• SOURCE INFORMATION:
***
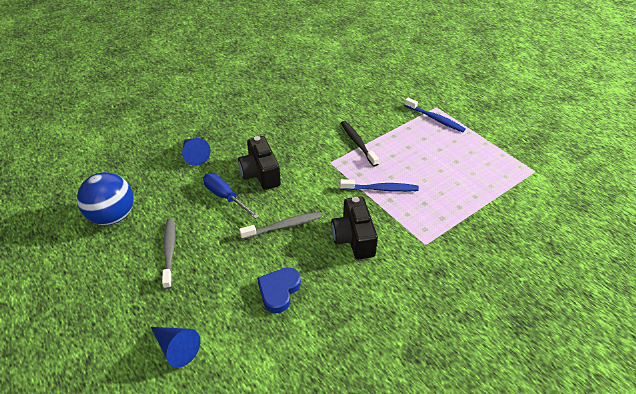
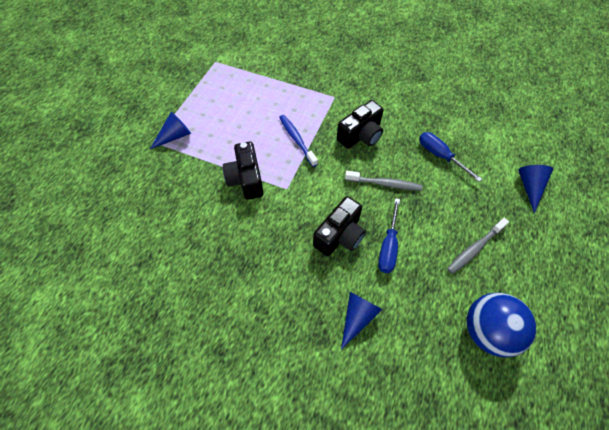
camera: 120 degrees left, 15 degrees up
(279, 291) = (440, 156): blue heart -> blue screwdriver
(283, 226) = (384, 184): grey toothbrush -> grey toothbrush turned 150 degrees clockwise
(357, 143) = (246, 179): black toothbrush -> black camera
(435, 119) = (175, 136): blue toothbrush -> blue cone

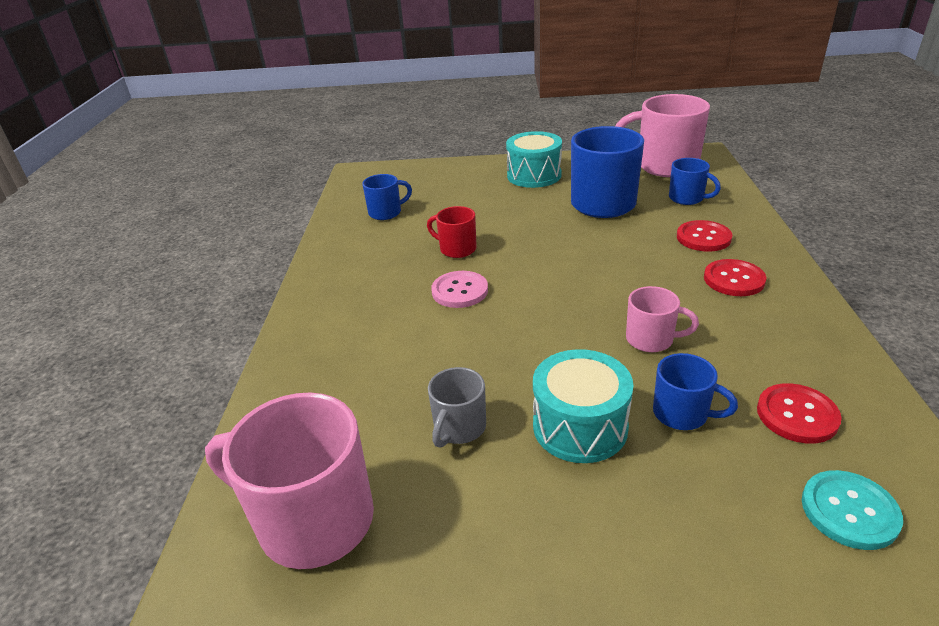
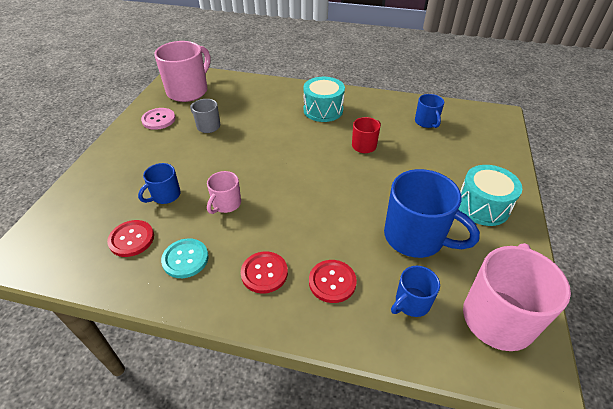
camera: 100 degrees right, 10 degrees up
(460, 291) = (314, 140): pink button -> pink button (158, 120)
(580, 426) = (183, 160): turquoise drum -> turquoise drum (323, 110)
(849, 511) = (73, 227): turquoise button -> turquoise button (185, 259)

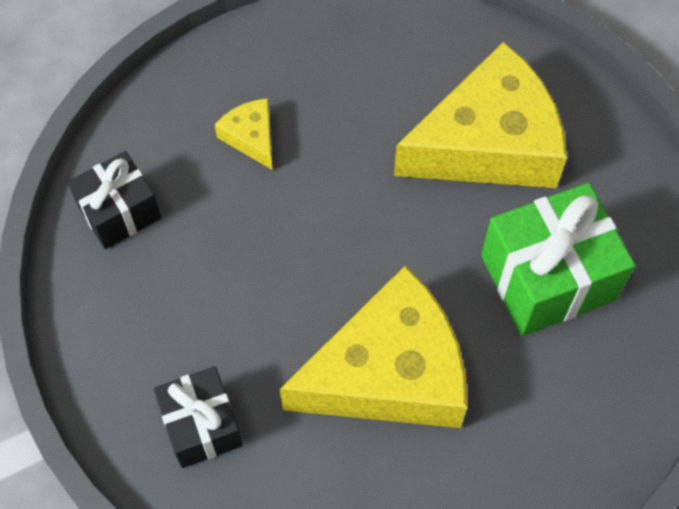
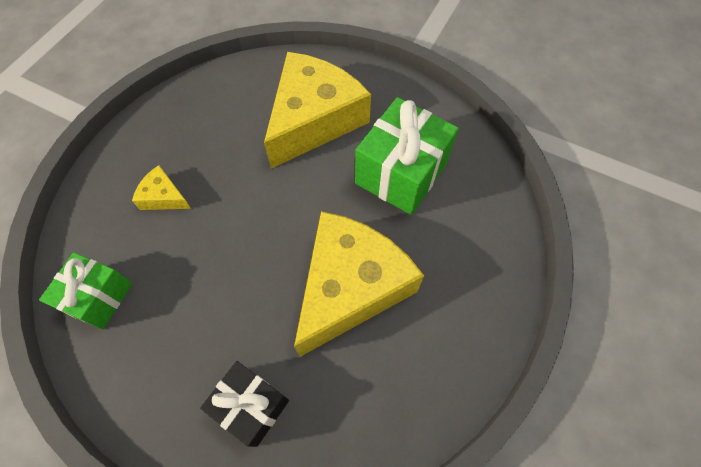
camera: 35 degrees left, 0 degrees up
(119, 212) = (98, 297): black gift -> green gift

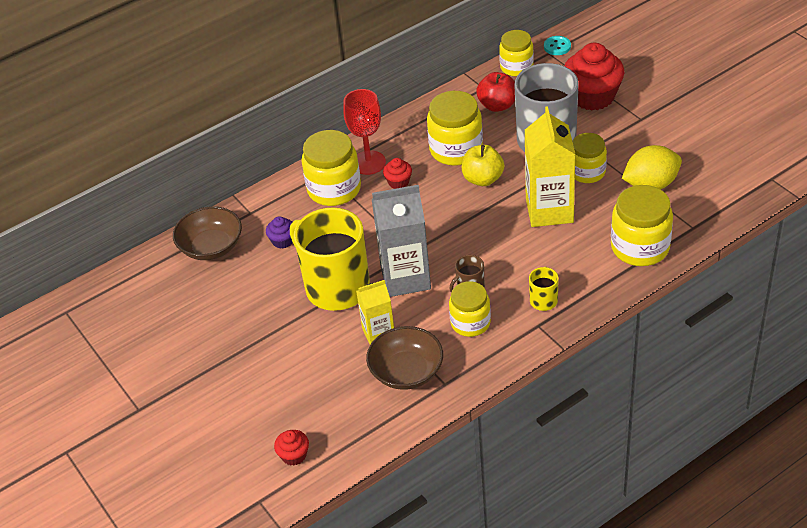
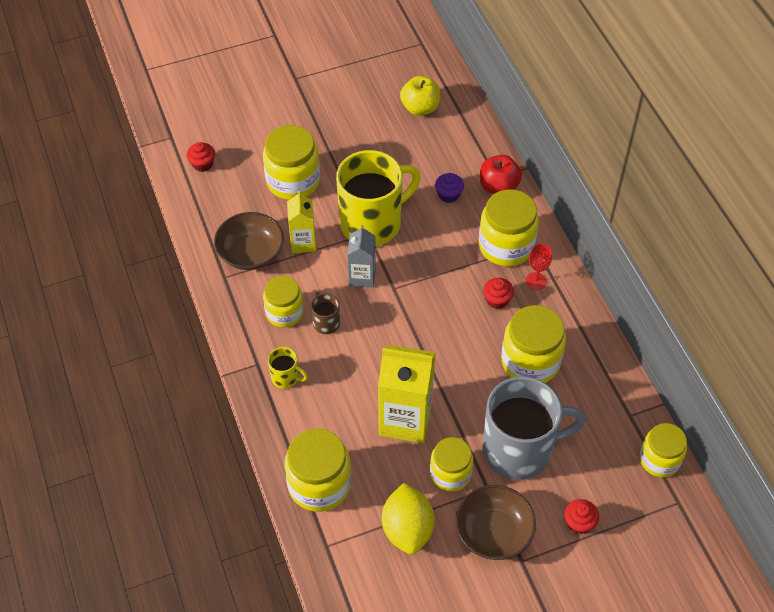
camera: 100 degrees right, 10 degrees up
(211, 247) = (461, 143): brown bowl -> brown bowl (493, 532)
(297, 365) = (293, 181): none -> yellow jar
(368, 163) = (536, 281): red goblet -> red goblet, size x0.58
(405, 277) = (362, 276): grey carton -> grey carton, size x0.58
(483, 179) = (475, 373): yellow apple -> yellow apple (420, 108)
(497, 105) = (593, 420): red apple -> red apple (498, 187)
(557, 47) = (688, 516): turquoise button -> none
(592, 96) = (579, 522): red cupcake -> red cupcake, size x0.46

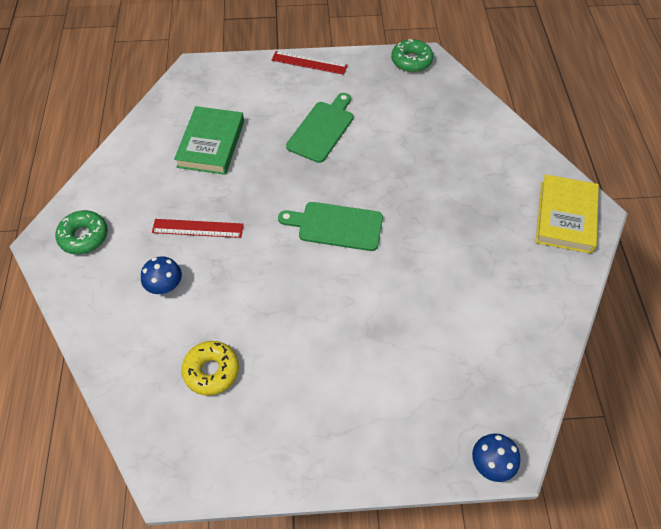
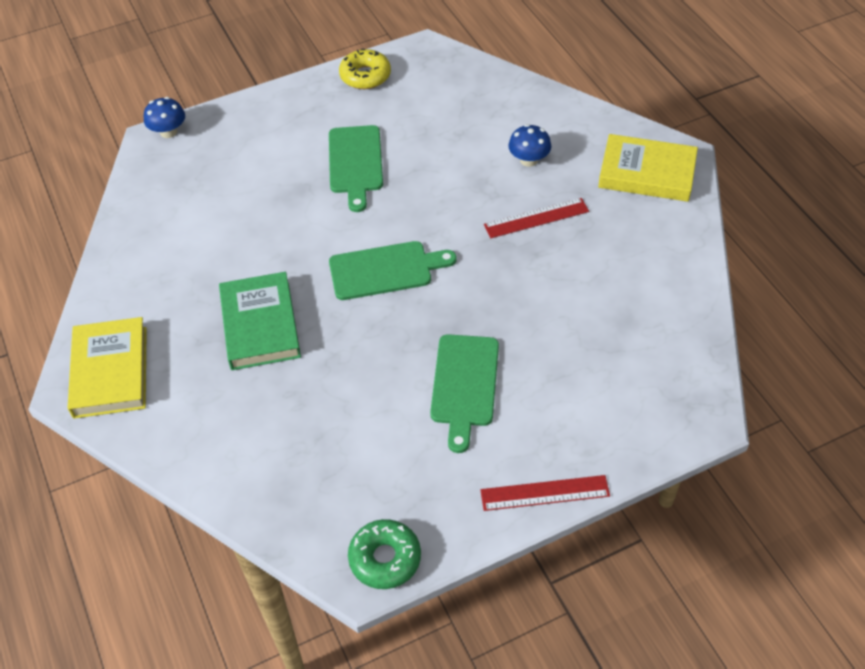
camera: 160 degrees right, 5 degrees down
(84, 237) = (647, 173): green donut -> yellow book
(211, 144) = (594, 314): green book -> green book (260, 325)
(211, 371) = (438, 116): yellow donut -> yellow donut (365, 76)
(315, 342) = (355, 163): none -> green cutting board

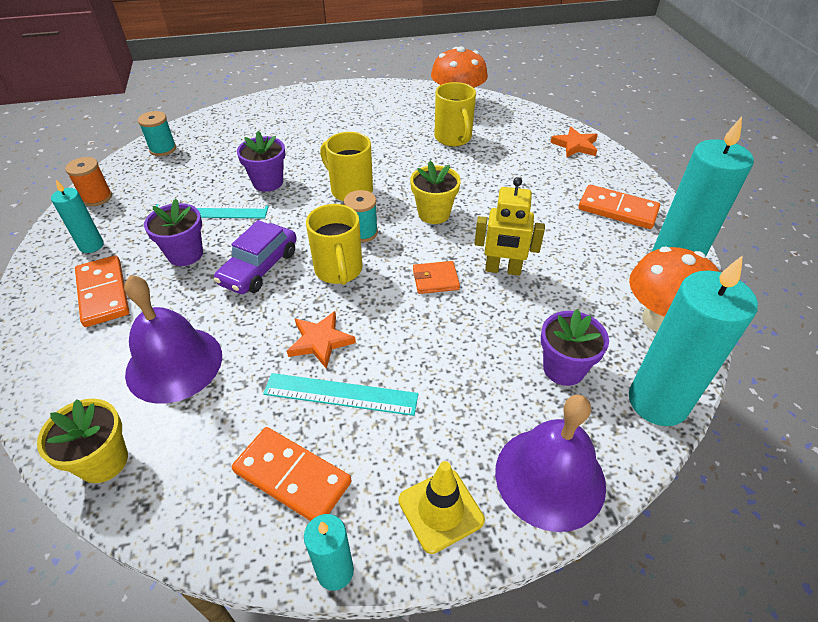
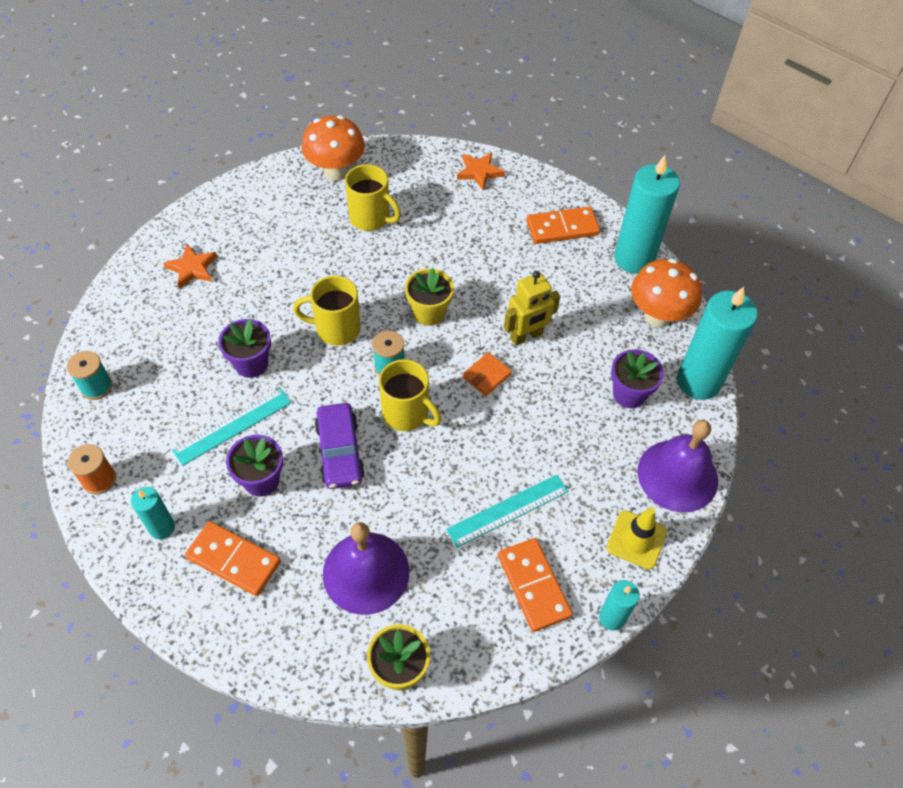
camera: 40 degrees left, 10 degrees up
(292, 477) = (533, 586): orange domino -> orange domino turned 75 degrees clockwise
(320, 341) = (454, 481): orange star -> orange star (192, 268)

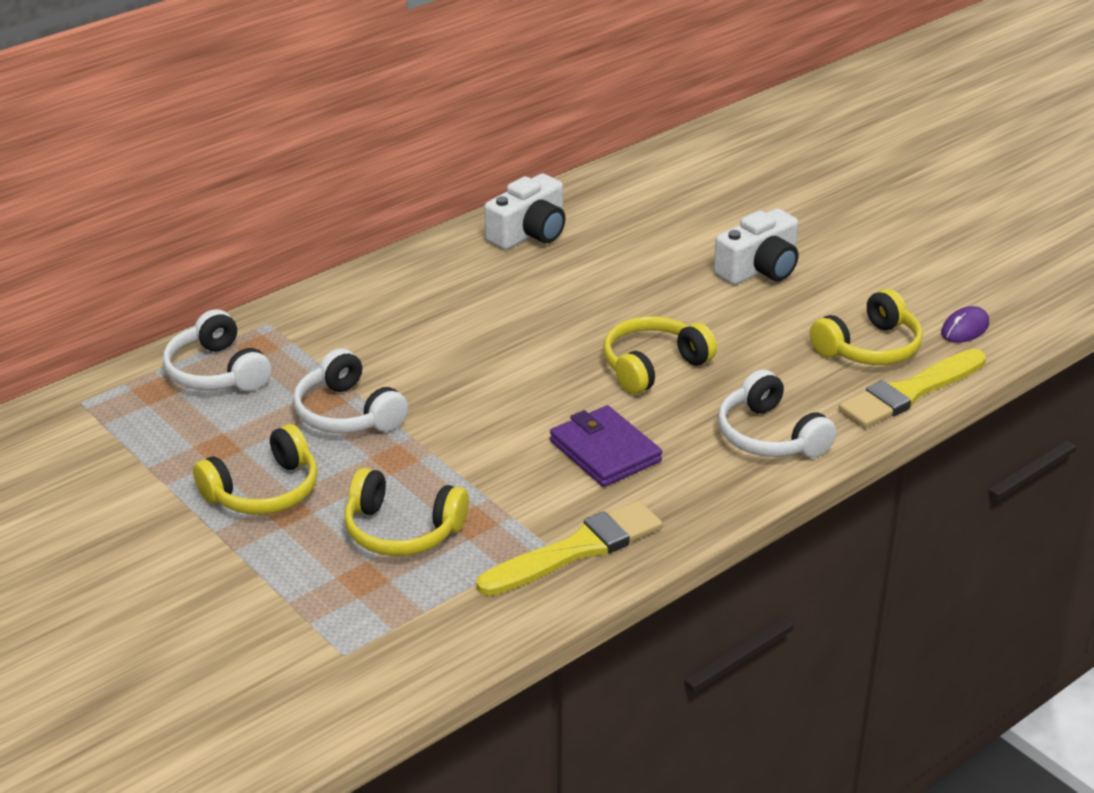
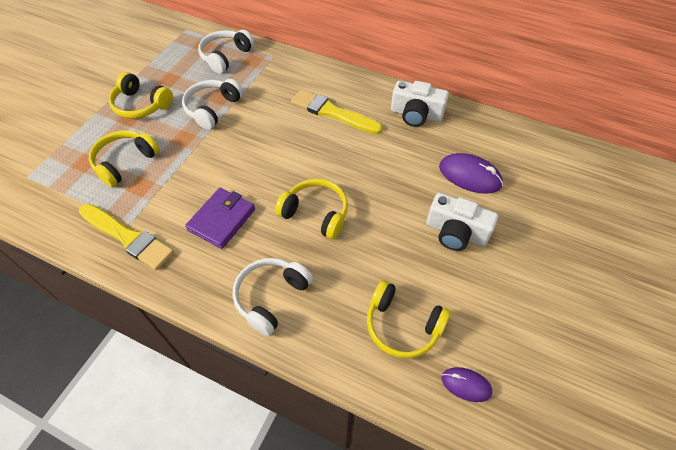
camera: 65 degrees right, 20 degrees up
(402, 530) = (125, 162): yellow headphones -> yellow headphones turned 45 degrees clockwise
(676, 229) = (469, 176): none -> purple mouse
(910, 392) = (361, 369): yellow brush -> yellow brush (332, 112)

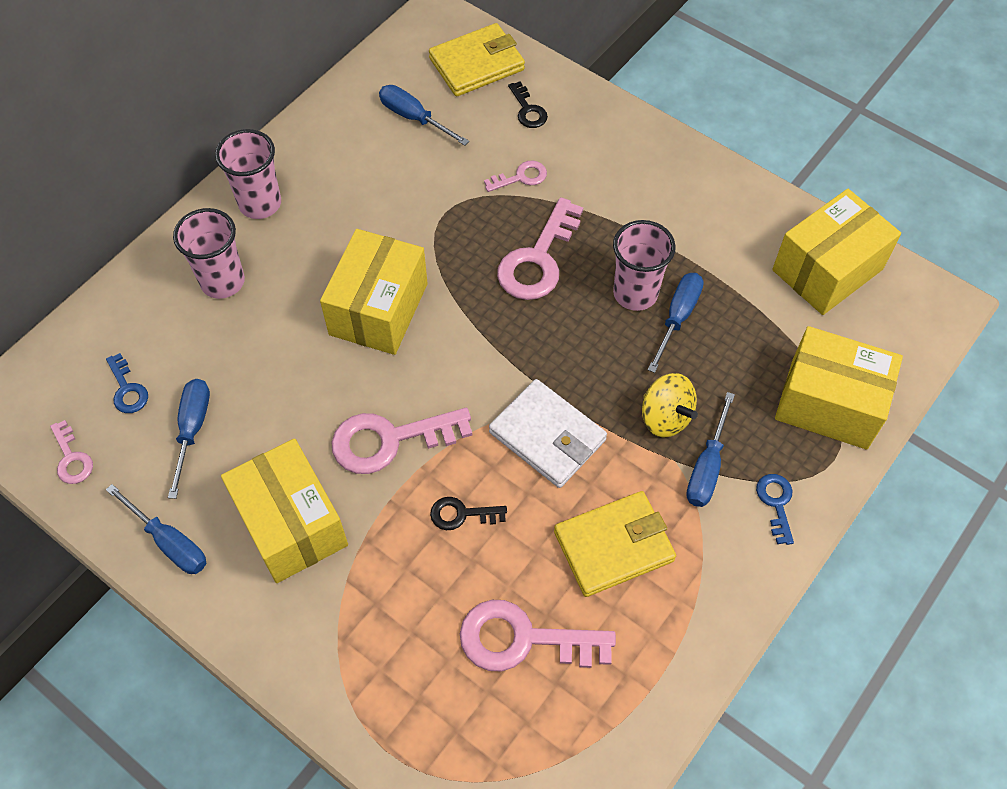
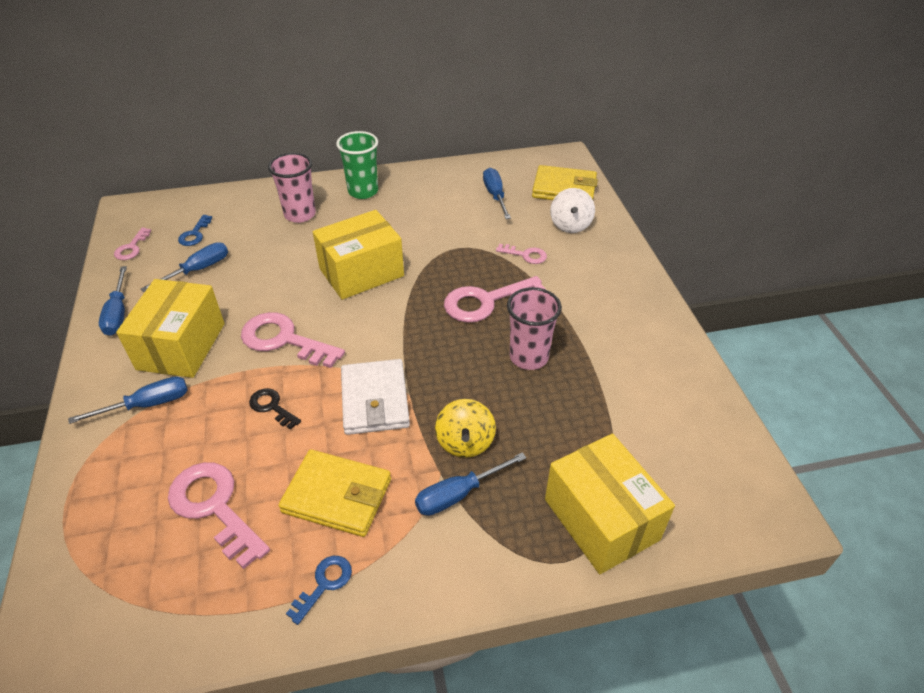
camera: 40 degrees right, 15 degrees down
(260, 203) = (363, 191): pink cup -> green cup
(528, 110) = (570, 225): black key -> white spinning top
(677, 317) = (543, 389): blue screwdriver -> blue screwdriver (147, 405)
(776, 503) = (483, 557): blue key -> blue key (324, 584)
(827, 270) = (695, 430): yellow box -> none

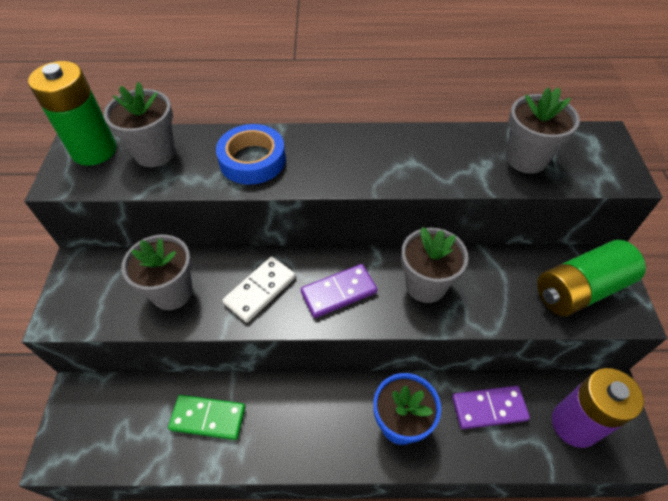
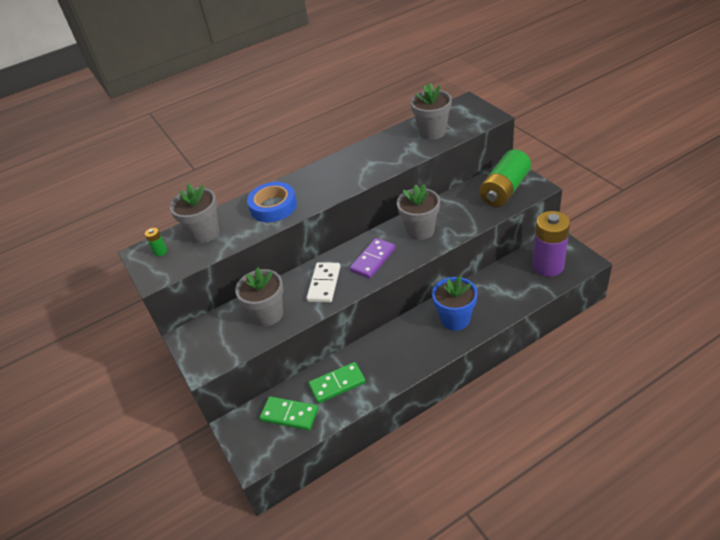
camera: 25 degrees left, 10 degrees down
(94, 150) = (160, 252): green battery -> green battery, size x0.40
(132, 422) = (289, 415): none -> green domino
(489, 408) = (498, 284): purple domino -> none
***
Pick each line holding "degrees" out of the entries above and return it.

camera: 120 degrees left, 15 degrees up
(283, 226) = (384, 184): grey toothbrush -> grey toothbrush turned 150 degrees clockwise
camera: 100 degrees right, 10 degrees up
camera: 35 degrees left, 0 degrees up
camera: 100 degrees right, 10 degrees up
camera: 160 degrees right, 5 degrees down
camera: 40 degrees left, 10 degrees up
(292, 477) = (533, 586): orange domino -> orange domino turned 75 degrees clockwise
camera: 65 degrees right, 20 degrees up
(402, 530) = (125, 162): yellow headphones -> yellow headphones turned 45 degrees clockwise
camera: 40 degrees right, 15 degrees down
camera: 25 degrees left, 10 degrees down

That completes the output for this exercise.